Required work: Look below for the line containing "pallet: (187, 183) -> (37, 250), turned 90"; from there, print each line exactly up to and including the line containing "round table: (331, 330) -> (211, 403), moved", and stop.

Recorded information:
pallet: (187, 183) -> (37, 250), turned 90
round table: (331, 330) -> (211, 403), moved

...

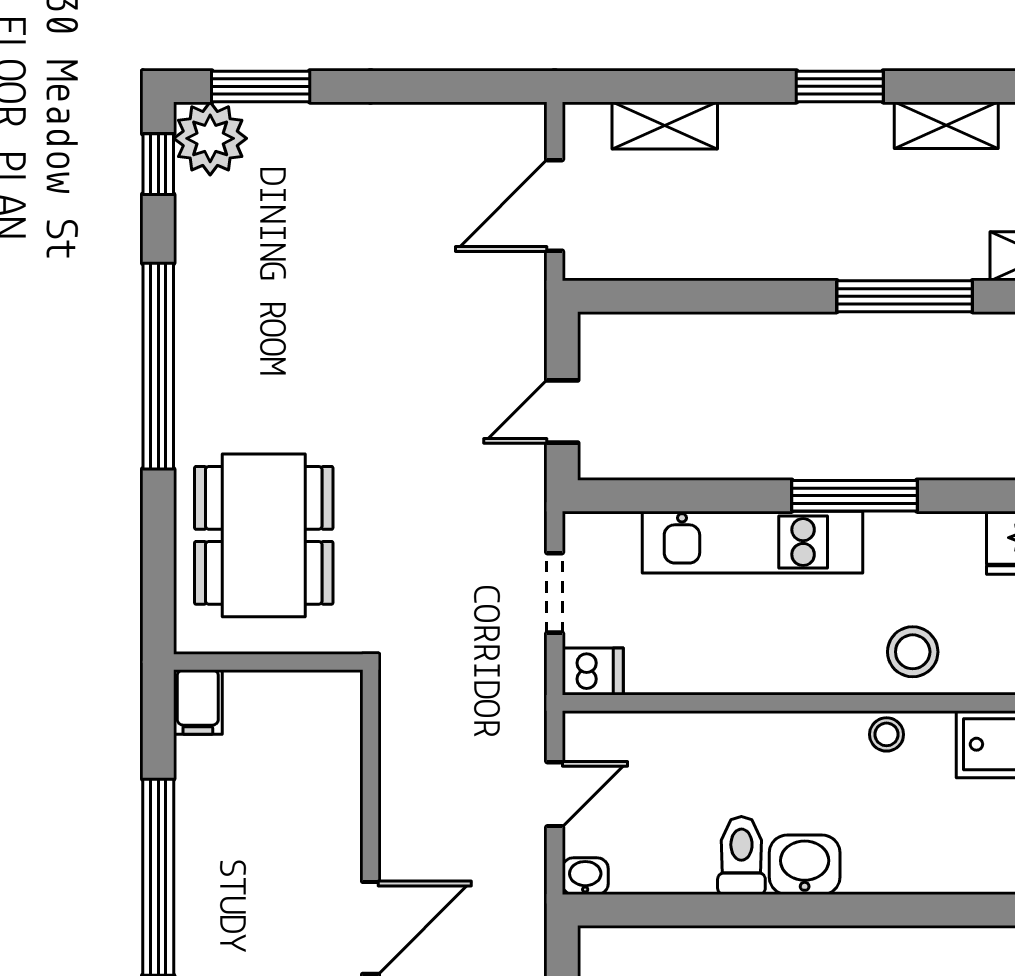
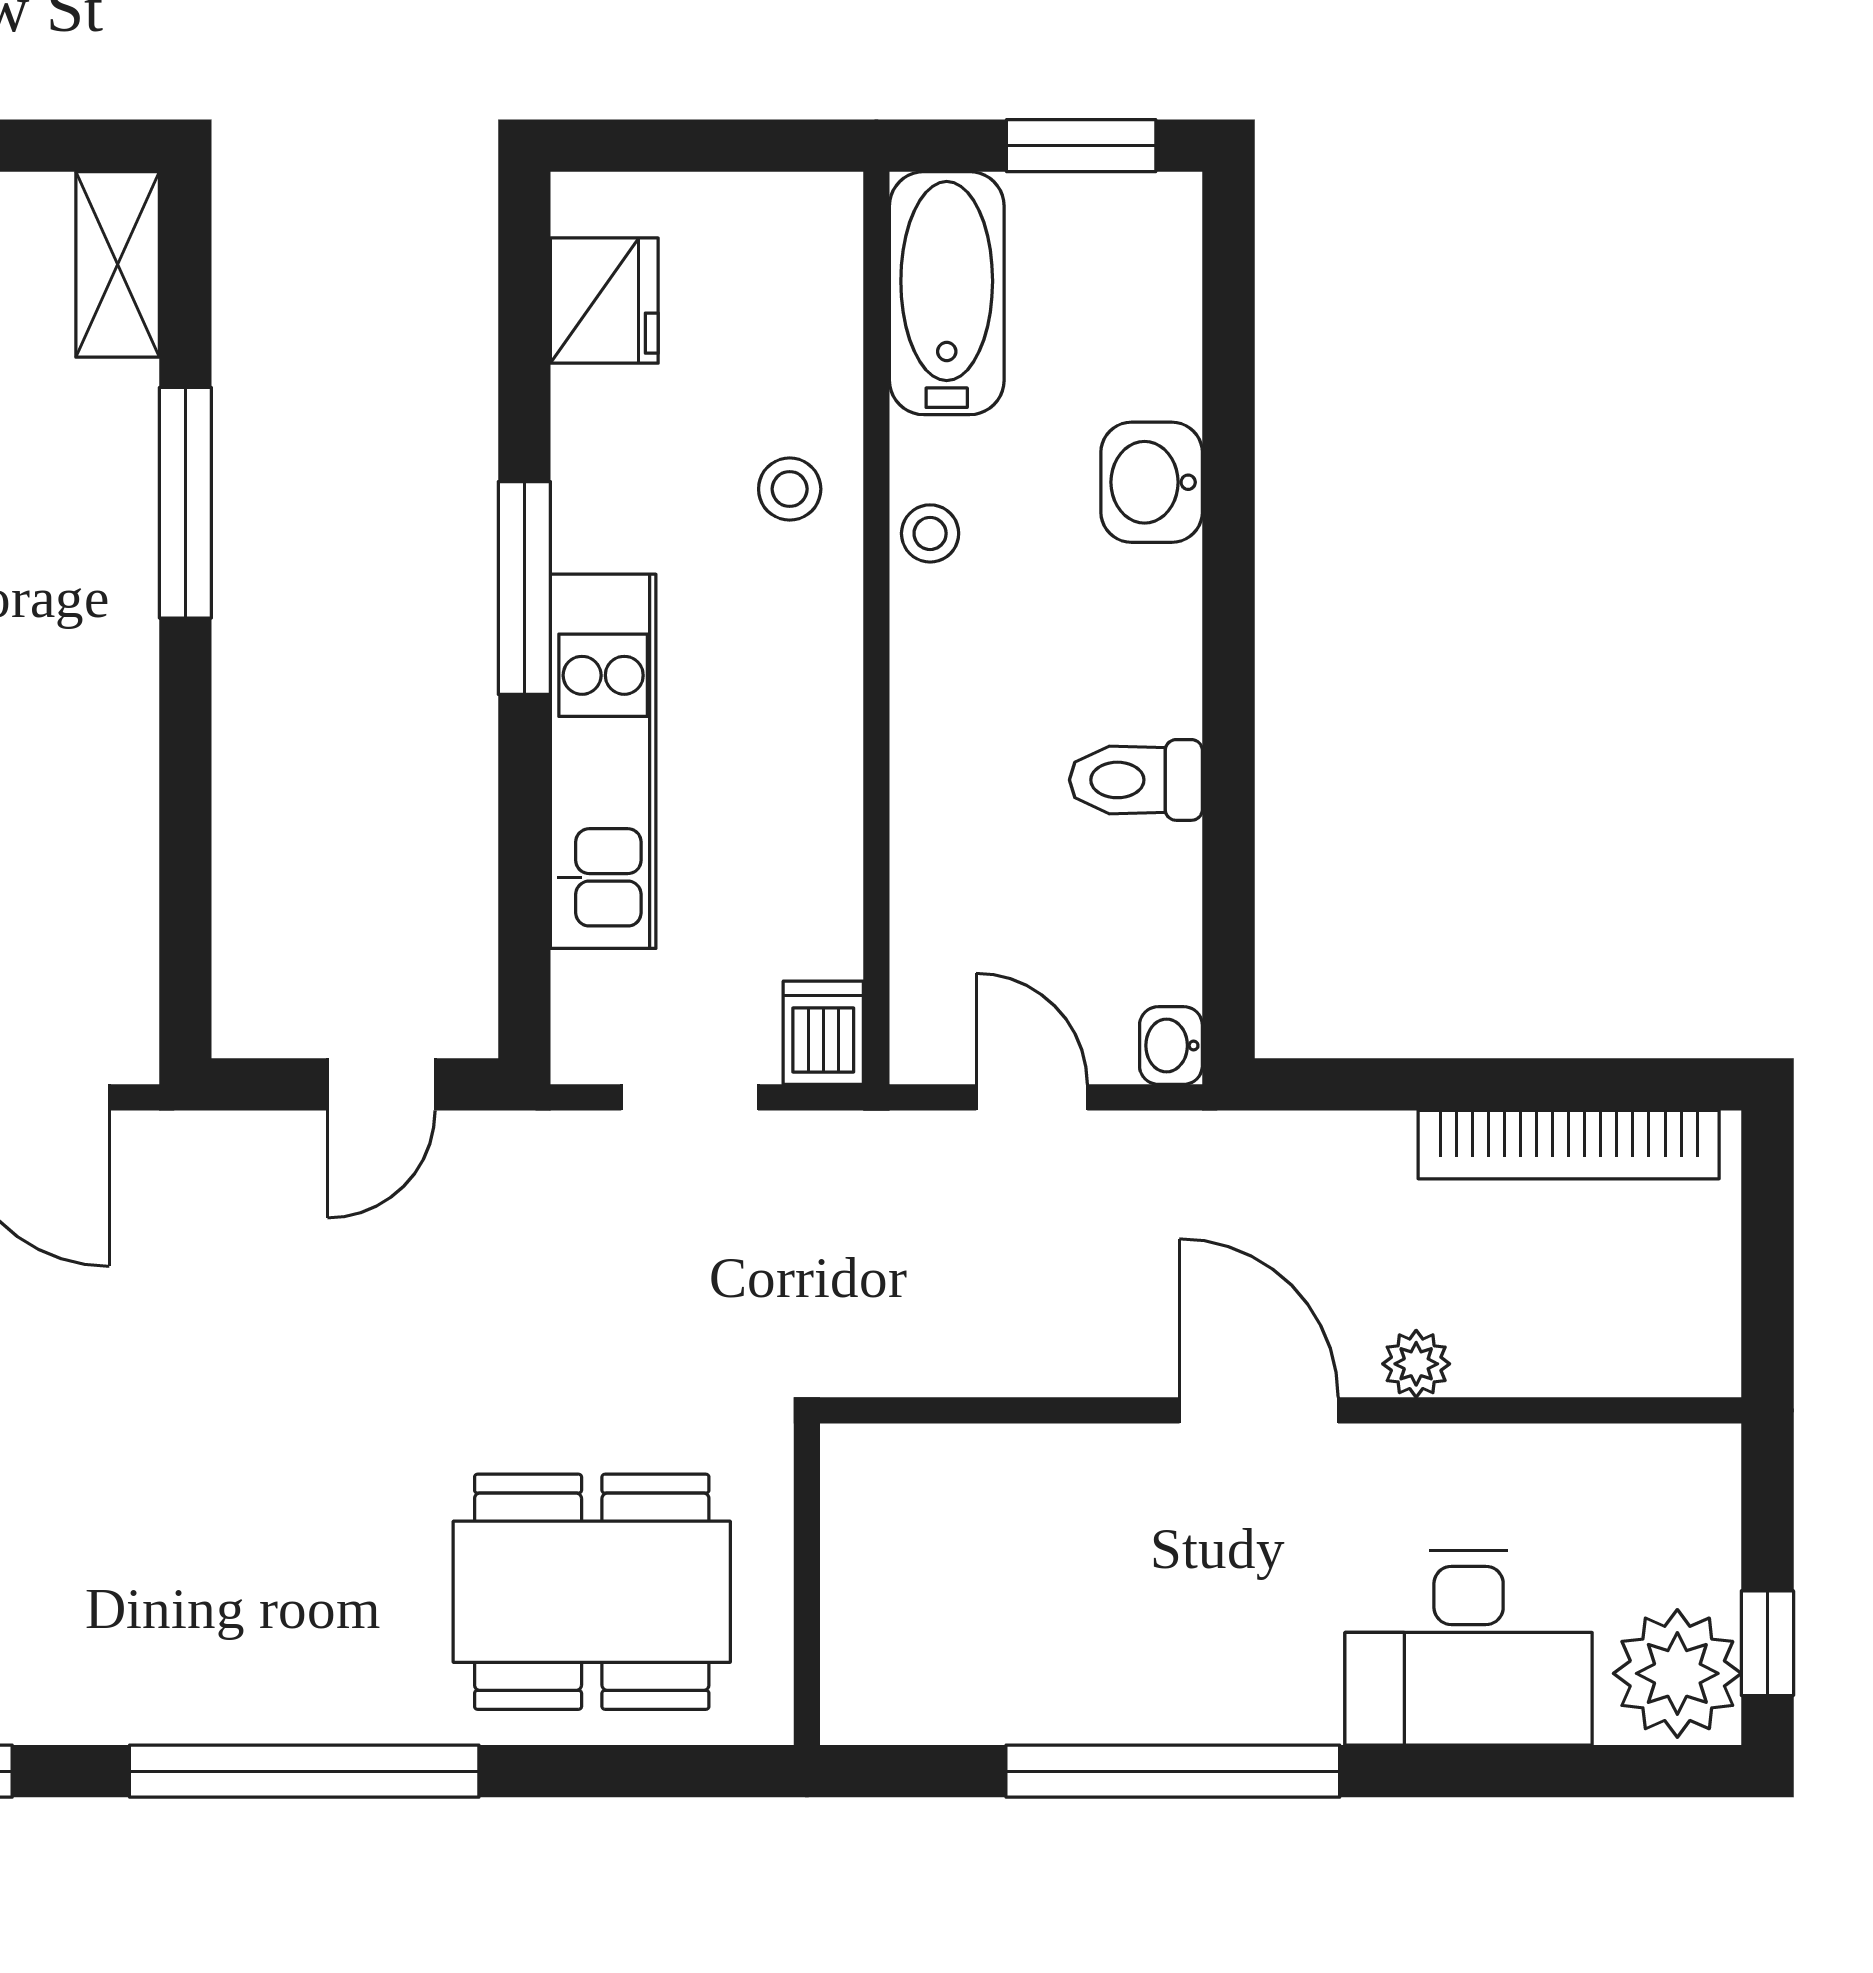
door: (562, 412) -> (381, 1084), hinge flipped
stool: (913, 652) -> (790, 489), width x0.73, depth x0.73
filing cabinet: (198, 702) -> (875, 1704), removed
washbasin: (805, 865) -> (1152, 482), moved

Solved exercise:
pallet: (187, 183) -> (37, 250), turned 90
round table: (331, 330) -> (211, 403), moved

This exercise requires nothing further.